List every line in the material that contains the string "numericTimeSignature", treating uppercase and lowercase letters as distinct.

===== Data records

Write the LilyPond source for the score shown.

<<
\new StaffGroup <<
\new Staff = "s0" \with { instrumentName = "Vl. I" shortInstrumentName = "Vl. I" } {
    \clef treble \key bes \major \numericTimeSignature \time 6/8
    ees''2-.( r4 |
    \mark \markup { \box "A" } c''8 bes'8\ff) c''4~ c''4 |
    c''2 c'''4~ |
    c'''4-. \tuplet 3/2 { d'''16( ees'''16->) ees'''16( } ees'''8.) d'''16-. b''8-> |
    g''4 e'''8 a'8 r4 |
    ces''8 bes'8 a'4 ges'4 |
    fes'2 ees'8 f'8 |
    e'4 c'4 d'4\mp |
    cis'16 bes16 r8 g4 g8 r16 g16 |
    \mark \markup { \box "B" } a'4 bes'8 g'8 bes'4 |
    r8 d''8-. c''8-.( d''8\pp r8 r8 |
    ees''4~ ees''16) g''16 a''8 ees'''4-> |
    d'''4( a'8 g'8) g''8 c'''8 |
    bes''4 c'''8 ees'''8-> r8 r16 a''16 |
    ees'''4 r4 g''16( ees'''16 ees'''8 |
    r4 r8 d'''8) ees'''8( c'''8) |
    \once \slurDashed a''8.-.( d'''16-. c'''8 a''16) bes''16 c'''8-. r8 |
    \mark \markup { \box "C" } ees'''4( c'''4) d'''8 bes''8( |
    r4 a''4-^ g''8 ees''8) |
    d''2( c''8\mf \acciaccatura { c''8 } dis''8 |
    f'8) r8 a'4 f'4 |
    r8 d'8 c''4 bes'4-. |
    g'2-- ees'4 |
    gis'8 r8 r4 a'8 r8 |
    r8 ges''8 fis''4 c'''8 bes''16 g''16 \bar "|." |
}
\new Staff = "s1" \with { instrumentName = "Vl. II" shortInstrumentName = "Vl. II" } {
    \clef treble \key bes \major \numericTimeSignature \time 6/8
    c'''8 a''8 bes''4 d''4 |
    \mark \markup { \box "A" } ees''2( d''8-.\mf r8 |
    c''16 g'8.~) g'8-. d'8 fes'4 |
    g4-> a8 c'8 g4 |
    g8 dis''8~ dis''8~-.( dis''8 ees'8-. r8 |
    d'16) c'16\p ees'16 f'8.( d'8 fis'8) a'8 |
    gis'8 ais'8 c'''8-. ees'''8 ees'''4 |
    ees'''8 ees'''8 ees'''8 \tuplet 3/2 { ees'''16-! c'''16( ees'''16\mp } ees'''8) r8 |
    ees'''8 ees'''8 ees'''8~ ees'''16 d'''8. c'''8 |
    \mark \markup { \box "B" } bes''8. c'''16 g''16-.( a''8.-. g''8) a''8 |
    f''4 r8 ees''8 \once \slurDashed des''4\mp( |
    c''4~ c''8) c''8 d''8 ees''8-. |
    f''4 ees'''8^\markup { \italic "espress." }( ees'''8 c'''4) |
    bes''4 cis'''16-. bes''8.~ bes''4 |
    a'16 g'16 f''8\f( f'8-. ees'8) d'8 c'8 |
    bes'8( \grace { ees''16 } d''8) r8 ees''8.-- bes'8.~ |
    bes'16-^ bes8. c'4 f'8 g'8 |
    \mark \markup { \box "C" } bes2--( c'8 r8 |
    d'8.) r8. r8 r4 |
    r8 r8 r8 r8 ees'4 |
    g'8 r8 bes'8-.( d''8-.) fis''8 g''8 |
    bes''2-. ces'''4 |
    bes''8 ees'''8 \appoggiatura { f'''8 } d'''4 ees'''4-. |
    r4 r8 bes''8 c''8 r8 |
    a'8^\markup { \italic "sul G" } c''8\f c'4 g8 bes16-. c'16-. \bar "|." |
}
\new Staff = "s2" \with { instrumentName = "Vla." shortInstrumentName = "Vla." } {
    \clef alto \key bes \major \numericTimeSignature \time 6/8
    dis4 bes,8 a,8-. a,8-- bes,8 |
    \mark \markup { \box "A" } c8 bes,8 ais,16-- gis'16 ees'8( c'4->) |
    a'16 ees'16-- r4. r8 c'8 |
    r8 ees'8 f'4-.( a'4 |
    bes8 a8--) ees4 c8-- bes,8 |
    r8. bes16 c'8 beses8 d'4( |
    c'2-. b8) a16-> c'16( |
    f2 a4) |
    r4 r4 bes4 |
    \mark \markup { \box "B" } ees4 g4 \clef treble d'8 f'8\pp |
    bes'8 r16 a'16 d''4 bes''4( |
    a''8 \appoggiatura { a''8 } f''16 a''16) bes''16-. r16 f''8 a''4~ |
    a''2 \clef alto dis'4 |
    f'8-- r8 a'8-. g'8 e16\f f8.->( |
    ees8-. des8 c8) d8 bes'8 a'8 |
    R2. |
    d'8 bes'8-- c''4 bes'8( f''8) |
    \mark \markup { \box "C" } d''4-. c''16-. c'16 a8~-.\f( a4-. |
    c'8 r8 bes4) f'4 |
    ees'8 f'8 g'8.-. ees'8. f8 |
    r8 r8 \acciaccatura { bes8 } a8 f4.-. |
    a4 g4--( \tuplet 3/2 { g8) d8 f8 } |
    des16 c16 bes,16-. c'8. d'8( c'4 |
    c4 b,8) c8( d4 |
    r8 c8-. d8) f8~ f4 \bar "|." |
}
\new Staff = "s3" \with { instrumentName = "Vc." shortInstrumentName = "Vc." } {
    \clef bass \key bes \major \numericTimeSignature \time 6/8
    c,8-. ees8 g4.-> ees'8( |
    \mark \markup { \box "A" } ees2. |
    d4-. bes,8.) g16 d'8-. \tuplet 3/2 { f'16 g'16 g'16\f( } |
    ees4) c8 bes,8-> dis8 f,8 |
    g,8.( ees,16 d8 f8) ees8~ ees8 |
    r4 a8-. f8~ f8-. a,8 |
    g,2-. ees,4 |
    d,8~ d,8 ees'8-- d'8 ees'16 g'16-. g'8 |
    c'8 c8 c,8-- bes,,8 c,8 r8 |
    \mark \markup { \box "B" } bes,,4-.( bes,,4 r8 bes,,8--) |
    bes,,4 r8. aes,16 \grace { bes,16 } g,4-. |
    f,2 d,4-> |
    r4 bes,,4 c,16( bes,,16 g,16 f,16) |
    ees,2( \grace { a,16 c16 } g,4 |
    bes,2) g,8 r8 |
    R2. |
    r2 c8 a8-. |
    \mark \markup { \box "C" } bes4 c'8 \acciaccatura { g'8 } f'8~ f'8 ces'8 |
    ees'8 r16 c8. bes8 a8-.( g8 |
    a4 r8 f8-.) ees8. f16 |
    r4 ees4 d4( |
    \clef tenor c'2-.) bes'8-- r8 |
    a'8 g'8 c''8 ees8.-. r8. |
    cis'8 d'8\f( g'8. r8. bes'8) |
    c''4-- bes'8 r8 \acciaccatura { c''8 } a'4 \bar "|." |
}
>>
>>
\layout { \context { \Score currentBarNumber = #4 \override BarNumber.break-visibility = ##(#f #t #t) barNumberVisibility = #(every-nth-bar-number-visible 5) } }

==========

▶ Task response
    \clef treble \key bes \major \numericTimeSignature \time 6/8
    \clef treble \key bes \major \numericTimeSignature \time 6/8
    \clef alto \key bes \major \numericTimeSignature \time 6/8
    \clef bass \key bes \major \numericTimeSignature \time 6/8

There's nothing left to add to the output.